Content revision data
+===+
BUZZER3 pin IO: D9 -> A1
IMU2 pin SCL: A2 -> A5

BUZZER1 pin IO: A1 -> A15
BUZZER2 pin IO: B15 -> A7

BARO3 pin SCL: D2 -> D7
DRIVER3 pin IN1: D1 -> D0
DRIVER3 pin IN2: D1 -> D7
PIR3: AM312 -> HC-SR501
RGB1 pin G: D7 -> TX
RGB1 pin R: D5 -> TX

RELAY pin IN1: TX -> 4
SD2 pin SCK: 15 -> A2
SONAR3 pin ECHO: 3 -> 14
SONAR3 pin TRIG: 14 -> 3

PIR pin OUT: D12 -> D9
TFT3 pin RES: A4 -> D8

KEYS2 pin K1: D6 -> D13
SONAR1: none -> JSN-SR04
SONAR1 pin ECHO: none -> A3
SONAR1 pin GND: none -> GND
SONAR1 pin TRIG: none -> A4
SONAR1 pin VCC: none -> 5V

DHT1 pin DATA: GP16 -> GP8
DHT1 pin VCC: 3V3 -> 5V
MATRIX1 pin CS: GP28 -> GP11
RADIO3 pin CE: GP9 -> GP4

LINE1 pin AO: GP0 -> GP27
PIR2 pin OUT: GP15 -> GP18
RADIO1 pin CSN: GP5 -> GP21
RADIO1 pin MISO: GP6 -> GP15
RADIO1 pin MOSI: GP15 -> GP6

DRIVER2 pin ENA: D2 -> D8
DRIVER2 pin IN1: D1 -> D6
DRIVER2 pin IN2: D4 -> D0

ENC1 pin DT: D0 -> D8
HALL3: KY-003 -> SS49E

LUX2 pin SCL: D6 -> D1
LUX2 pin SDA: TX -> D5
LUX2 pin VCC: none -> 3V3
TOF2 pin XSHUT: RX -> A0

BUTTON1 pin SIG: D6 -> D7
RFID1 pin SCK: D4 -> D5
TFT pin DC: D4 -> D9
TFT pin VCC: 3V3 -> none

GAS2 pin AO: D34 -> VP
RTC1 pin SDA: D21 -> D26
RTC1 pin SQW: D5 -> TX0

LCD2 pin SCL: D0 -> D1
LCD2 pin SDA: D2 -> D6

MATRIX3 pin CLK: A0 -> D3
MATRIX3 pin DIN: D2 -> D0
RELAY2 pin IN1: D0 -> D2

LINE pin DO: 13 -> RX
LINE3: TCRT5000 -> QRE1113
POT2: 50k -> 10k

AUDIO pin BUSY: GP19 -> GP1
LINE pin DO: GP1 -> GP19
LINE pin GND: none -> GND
+===+
**What to work on:** Your output must be the exact lines from the one containing "SONAR3 pin TRIG: 14 -> 3" through the end of the data above, both included, and nothing more.

**Exercise output:**
SONAR3 pin TRIG: 14 -> 3

PIR pin OUT: D12 -> D9
TFT3 pin RES: A4 -> D8

KEYS2 pin K1: D6 -> D13
SONAR1: none -> JSN-SR04
SONAR1 pin ECHO: none -> A3
SONAR1 pin GND: none -> GND
SONAR1 pin TRIG: none -> A4
SONAR1 pin VCC: none -> 5V

DHT1 pin DATA: GP16 -> GP8
DHT1 pin VCC: 3V3 -> 5V
MATRIX1 pin CS: GP28 -> GP11
RADIO3 pin CE: GP9 -> GP4

LINE1 pin AO: GP0 -> GP27
PIR2 pin OUT: GP15 -> GP18
RADIO1 pin CSN: GP5 -> GP21
RADIO1 pin MISO: GP6 -> GP15
RADIO1 pin MOSI: GP15 -> GP6

DRIVER2 pin ENA: D2 -> D8
DRIVER2 pin IN1: D1 -> D6
DRIVER2 pin IN2: D4 -> D0

ENC1 pin DT: D0 -> D8
HALL3: KY-003 -> SS49E

LUX2 pin SCL: D6 -> D1
LUX2 pin SDA: TX -> D5
LUX2 pin VCC: none -> 3V3
TOF2 pin XSHUT: RX -> A0

BUTTON1 pin SIG: D6 -> D7
RFID1 pin SCK: D4 -> D5
TFT pin DC: D4 -> D9
TFT pin VCC: 3V3 -> none

GAS2 pin AO: D34 -> VP
RTC1 pin SDA: D21 -> D26
RTC1 pin SQW: D5 -> TX0

LCD2 pin SCL: D0 -> D1
LCD2 pin SDA: D2 -> D6

MATRIX3 pin CLK: A0 -> D3
MATRIX3 pin DIN: D2 -> D0
RELAY2 pin IN1: D0 -> D2

LINE pin DO: 13 -> RX
LINE3: TCRT5000 -> QRE1113
POT2: 50k -> 10k

AUDIO pin BUSY: GP19 -> GP1
LINE pin DO: GP1 -> GP19
LINE pin GND: none -> GND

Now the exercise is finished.